<<<<
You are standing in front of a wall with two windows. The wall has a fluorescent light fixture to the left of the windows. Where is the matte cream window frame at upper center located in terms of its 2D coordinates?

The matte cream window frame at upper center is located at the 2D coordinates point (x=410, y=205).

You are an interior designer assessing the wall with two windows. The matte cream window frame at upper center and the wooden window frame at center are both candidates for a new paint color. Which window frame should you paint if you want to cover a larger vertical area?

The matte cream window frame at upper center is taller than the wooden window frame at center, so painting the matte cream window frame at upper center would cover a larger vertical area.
>>>>
<<<<
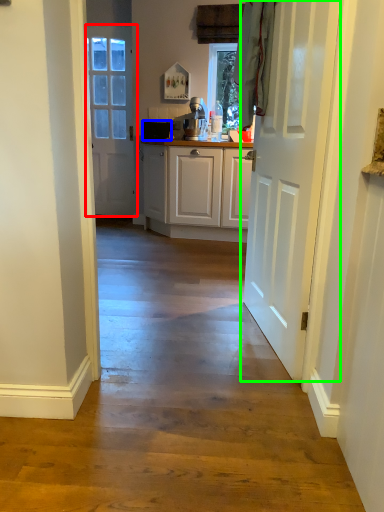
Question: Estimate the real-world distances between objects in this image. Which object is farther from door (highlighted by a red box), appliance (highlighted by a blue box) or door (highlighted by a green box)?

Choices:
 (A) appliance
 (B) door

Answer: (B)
>>>>
Format the lines from the one containing "You are standing" through the one containing "The matte cream window frame at upper center is located", inclusive, as a numbered list, leaving out blank lines.

→ **Solution for this problem**:
1. You are standing in front of a wall with two windows. The wall has a fluorescent light fixture to the left of the windows. Where is the matte cream window frame at upper center located in terms of its 2D coordinates?
2. The matte cream window frame at upper center is located at the 2D coordinates point (x=410, y=205).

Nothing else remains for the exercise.